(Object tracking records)
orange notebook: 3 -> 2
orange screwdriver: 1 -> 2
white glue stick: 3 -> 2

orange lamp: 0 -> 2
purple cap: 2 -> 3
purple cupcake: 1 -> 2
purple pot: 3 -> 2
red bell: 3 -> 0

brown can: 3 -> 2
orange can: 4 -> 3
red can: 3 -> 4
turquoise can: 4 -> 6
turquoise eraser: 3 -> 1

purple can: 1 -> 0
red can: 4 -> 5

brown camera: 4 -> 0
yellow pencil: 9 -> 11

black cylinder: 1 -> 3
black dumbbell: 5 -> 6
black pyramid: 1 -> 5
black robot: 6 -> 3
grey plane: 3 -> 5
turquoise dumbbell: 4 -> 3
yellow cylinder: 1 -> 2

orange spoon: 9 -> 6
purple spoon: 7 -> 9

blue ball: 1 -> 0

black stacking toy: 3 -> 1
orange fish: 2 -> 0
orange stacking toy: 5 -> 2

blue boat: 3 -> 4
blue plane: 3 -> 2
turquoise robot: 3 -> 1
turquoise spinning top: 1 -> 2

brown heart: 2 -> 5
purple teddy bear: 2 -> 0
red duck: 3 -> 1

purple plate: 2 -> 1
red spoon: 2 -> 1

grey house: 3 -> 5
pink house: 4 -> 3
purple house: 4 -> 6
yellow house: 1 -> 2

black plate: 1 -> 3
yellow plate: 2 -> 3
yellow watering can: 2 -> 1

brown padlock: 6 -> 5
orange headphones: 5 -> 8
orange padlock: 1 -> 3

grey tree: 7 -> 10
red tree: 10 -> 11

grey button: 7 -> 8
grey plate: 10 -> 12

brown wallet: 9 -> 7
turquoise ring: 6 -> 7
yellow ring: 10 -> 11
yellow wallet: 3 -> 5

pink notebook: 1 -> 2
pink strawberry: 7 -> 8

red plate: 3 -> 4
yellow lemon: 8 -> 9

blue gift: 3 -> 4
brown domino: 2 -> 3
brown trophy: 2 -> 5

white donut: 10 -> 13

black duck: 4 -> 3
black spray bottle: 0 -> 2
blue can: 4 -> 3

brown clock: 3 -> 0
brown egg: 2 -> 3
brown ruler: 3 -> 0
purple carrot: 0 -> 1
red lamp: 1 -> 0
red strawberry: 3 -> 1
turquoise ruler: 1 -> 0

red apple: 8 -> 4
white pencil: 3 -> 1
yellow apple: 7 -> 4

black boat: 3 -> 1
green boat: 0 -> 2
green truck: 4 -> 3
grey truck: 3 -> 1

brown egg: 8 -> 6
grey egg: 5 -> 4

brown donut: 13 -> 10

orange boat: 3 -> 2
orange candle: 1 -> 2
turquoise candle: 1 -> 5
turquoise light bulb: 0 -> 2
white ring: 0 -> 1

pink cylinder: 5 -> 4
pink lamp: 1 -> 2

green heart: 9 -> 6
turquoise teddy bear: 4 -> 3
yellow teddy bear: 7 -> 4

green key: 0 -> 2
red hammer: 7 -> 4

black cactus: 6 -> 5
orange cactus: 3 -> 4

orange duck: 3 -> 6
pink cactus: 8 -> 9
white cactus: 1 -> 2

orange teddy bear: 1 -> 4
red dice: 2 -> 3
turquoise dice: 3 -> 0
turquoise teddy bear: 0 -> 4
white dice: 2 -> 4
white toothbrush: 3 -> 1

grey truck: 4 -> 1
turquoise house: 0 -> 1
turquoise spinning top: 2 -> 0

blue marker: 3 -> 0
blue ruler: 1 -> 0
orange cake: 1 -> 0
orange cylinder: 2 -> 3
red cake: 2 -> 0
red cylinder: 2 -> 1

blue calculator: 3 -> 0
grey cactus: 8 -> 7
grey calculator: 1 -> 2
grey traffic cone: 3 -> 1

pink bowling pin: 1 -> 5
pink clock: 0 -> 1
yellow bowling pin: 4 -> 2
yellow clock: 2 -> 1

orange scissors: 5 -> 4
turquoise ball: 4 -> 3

## ASSIGNMENT
Take every line from the data that contains the word "green".

## RESPONSE TO THE EXERCISE
green boat: 0 -> 2
green truck: 4 -> 3
green heart: 9 -> 6
green key: 0 -> 2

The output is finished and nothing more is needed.